Activity:
The entries should be restated word for word.

Object tracking records:
——————

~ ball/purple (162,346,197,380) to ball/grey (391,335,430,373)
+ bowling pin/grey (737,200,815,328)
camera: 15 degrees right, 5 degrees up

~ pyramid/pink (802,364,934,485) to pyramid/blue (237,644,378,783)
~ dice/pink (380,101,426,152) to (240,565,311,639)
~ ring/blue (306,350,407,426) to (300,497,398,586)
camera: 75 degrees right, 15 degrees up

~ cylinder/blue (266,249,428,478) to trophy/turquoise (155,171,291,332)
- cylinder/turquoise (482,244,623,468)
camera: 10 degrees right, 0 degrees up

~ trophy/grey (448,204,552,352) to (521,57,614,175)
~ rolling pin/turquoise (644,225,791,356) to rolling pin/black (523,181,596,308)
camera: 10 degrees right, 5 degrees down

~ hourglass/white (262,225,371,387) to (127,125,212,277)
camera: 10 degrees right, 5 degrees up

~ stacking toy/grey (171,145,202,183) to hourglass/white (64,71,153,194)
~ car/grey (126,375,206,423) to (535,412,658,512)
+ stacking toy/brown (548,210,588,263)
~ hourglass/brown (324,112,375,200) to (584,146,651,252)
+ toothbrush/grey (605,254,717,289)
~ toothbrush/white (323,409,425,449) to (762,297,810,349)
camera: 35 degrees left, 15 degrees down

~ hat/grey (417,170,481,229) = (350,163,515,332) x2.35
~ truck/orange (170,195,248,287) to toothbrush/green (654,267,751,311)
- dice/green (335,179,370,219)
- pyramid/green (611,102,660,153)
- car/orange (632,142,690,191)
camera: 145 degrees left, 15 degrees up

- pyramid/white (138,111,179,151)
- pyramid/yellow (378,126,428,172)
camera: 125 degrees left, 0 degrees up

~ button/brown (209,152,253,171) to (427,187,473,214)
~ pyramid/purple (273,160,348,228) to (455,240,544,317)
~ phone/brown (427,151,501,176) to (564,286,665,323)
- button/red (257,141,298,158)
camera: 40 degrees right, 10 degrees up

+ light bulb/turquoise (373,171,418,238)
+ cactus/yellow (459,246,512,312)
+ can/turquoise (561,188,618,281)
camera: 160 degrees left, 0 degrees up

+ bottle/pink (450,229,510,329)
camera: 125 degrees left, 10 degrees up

——————

Exercise result:
~ ball/purple (162,346,197,380) to ball/grey (391,335,430,373)
+ bowling pin/grey (737,200,815,328)
camera: 15 degrees right, 5 degrees up

~ pyramid/pink (802,364,934,485) to pyramid/blue (237,644,378,783)
~ dice/pink (380,101,426,152) to (240,565,311,639)
~ ring/blue (306,350,407,426) to (300,497,398,586)
camera: 75 degrees right, 15 degrees up

~ cylinder/blue (266,249,428,478) to trophy/turquoise (155,171,291,332)
- cylinder/turquoise (482,244,623,468)
camera: 10 degrees right, 0 degrees up

~ trophy/grey (448,204,552,352) to (521,57,614,175)
~ rolling pin/turquoise (644,225,791,356) to rolling pin/black (523,181,596,308)
camera: 10 degrees right, 5 degrees down

~ hourglass/white (262,225,371,387) to (127,125,212,277)
camera: 10 degrees right, 5 degrees up

~ stacking toy/grey (171,145,202,183) to hourglass/white (64,71,153,194)
~ car/grey (126,375,206,423) to (535,412,658,512)
+ stacking toy/brown (548,210,588,263)
~ hourglass/brown (324,112,375,200) to (584,146,651,252)
+ toothbrush/grey (605,254,717,289)
~ toothbrush/white (323,409,425,449) to (762,297,810,349)
camera: 35 degrees left, 15 degrees down

~ hat/grey (417,170,481,229) = (350,163,515,332) x2.35
~ truck/orange (170,195,248,287) to toothbrush/green (654,267,751,311)
- dice/green (335,179,370,219)
- pyramid/green (611,102,660,153)
- car/orange (632,142,690,191)
camera: 145 degrees left, 15 degrees up

- pyramid/white (138,111,179,151)
- pyramid/yellow (378,126,428,172)
camera: 125 degrees left, 0 degrees up

~ button/brown (209,152,253,171) to (427,187,473,214)
~ pyramid/purple (273,160,348,228) to (455,240,544,317)
~ phone/brown (427,151,501,176) to (564,286,665,323)
- button/red (257,141,298,158)
camera: 40 degrees right, 10 degrees up

+ light bulb/turquoise (373,171,418,238)
+ cactus/yellow (459,246,512,312)
+ can/turquoise (561,188,618,281)
camera: 160 degrees left, 0 degrees up

+ bottle/pink (450,229,510,329)
camera: 125 degrees left, 10 degrees up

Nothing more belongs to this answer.